[Start of section]
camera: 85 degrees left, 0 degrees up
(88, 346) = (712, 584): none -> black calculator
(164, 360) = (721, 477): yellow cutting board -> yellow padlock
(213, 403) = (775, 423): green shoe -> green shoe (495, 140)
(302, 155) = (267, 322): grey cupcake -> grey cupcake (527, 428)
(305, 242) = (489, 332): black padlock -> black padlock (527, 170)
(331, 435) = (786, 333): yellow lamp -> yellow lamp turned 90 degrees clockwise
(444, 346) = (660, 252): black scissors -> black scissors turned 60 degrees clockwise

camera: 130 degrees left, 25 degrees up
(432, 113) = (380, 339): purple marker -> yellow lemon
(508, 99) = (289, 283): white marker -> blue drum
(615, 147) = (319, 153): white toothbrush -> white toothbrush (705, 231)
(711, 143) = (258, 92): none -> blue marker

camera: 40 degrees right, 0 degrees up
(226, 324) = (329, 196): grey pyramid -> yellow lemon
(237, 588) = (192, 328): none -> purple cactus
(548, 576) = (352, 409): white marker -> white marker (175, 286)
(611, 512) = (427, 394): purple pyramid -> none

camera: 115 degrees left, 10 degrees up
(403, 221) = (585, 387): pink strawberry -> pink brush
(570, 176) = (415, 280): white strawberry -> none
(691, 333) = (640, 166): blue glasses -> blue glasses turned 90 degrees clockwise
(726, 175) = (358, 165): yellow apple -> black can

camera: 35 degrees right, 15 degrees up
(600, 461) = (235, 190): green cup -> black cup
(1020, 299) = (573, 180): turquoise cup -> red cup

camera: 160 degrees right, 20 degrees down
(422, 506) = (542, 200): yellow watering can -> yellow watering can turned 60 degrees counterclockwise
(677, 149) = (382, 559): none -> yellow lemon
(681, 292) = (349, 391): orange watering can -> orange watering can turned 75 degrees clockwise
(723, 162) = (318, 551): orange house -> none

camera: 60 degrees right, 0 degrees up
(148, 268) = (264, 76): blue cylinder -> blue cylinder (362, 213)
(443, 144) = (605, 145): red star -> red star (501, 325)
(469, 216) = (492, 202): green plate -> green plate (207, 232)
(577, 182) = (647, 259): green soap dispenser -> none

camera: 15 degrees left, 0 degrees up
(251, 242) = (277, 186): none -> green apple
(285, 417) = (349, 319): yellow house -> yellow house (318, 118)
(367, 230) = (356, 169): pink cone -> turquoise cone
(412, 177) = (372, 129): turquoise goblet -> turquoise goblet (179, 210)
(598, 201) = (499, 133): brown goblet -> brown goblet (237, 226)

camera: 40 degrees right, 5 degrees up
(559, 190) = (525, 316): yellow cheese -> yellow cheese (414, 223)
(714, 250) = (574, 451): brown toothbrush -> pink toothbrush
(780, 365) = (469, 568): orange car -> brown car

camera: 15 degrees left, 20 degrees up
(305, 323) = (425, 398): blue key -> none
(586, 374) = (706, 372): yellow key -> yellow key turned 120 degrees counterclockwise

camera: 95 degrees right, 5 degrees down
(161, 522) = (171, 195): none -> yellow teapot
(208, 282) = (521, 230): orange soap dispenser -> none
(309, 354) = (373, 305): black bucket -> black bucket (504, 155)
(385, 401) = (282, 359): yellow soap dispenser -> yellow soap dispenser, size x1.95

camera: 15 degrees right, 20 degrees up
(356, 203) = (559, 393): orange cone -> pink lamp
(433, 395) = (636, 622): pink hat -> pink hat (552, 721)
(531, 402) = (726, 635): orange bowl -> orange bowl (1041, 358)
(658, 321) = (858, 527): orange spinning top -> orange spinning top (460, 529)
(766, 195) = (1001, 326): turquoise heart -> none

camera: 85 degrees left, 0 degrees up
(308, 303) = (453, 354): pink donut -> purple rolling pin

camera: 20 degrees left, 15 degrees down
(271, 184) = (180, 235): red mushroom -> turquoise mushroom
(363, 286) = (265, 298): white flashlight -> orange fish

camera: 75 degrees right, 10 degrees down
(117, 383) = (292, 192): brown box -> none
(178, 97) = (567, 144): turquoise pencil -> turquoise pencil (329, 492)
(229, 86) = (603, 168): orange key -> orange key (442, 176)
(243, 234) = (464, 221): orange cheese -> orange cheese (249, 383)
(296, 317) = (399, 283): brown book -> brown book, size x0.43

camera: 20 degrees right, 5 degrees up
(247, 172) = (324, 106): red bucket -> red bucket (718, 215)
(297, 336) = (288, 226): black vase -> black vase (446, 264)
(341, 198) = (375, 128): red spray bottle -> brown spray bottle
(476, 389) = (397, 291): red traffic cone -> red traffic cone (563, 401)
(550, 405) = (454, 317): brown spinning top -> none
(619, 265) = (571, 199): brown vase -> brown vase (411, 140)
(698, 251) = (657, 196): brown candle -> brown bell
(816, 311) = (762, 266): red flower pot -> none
[End of section]
■ Task instructions: Retype the listing. Match it exactly.

■ Answer to this problem:
camera: 85 degrees left, 0 degrees up
(88, 346) = (712, 584): none -> black calculator
(164, 360) = (721, 477): yellow cutting board -> yellow padlock
(213, 403) = (775, 423): green shoe -> green shoe (495, 140)
(302, 155) = (267, 322): grey cupcake -> grey cupcake (527, 428)
(305, 242) = (489, 332): black padlock -> black padlock (527, 170)
(331, 435) = (786, 333): yellow lamp -> yellow lamp turned 90 degrees clockwise
(444, 346) = (660, 252): black scissors -> black scissors turned 60 degrees clockwise

camera: 130 degrees left, 25 degrees up
(432, 113) = (380, 339): purple marker -> yellow lemon
(508, 99) = (289, 283): white marker -> blue drum
(615, 147) = (319, 153): white toothbrush -> white toothbrush (705, 231)
(711, 143) = (258, 92): none -> blue marker

camera: 40 degrees right, 0 degrees up
(226, 324) = (329, 196): grey pyramid -> yellow lemon
(237, 588) = (192, 328): none -> purple cactus
(548, 576) = (352, 409): white marker -> white marker (175, 286)
(611, 512) = (427, 394): purple pyramid -> none

camera: 115 degrees left, 10 degrees up
(403, 221) = (585, 387): pink strawberry -> pink brush
(570, 176) = (415, 280): white strawberry -> none
(691, 333) = (640, 166): blue glasses -> blue glasses turned 90 degrees clockwise
(726, 175) = (358, 165): yellow apple -> black can

camera: 35 degrees right, 15 degrees up
(600, 461) = (235, 190): green cup -> black cup
(1020, 299) = (573, 180): turquoise cup -> red cup

camera: 160 degrees right, 20 degrees down
(422, 506) = (542, 200): yellow watering can -> yellow watering can turned 60 degrees counterclockwise
(677, 149) = (382, 559): none -> yellow lemon
(681, 292) = (349, 391): orange watering can -> orange watering can turned 75 degrees clockwise
(723, 162) = (318, 551): orange house -> none

camera: 60 degrees right, 0 degrees up
(148, 268) = (264, 76): blue cylinder -> blue cylinder (362, 213)
(443, 144) = (605, 145): red star -> red star (501, 325)
(469, 216) = (492, 202): green plate -> green plate (207, 232)
(577, 182) = (647, 259): green soap dispenser -> none

camera: 15 degrees left, 0 degrees up
(251, 242) = (277, 186): none -> green apple
(285, 417) = (349, 319): yellow house -> yellow house (318, 118)
(367, 230) = (356, 169): pink cone -> turquoise cone
(412, 177) = (372, 129): turquoise goblet -> turquoise goblet (179, 210)
(598, 201) = (499, 133): brown goblet -> brown goblet (237, 226)

camera: 40 degrees right, 5 degrees up
(559, 190) = (525, 316): yellow cheese -> yellow cheese (414, 223)
(714, 250) = (574, 451): brown toothbrush -> pink toothbrush
(780, 365) = (469, 568): orange car -> brown car

camera: 15 degrees left, 20 degrees up
(305, 323) = (425, 398): blue key -> none
(586, 374) = (706, 372): yellow key -> yellow key turned 120 degrees counterclockwise

camera: 95 degrees right, 5 degrees down
(161, 522) = (171, 195): none -> yellow teapot
(208, 282) = (521, 230): orange soap dispenser -> none
(309, 354) = (373, 305): black bucket -> black bucket (504, 155)
(385, 401) = (282, 359): yellow soap dispenser -> yellow soap dispenser, size x1.95

camera: 15 degrees right, 20 degrees up
(356, 203) = (559, 393): orange cone -> pink lamp
(433, 395) = (636, 622): pink hat -> pink hat (552, 721)
(531, 402) = (726, 635): orange bowl -> orange bowl (1041, 358)
(658, 321) = (858, 527): orange spinning top -> orange spinning top (460, 529)
(766, 195) = (1001, 326): turquoise heart -> none

camera: 85 degrees left, 0 degrees up
(308, 303) = (453, 354): pink donut -> purple rolling pin

camera: 20 degrees left, 15 degrees down
(271, 184) = (180, 235): red mushroom -> turquoise mushroom
(363, 286) = (265, 298): white flashlight -> orange fish

camera: 75 degrees right, 10 degrees down
(117, 383) = (292, 192): brown box -> none
(178, 97) = (567, 144): turquoise pencil -> turquoise pencil (329, 492)
(229, 86) = (603, 168): orange key -> orange key (442, 176)
(243, 234) = (464, 221): orange cheese -> orange cheese (249, 383)
(296, 317) = (399, 283): brown book -> brown book, size x0.43

camera: 20 degrees right, 5 degrees up
(247, 172) = (324, 106): red bucket -> red bucket (718, 215)
(297, 336) = (288, 226): black vase -> black vase (446, 264)
(341, 198) = (375, 128): red spray bottle -> brown spray bottle
(476, 389) = (397, 291): red traffic cone -> red traffic cone (563, 401)
(550, 405) = (454, 317): brown spinning top -> none
(619, 265) = (571, 199): brown vase -> brown vase (411, 140)
(698, 251) = (657, 196): brown candle -> brown bell
(816, 311) = (762, 266): red flower pot -> none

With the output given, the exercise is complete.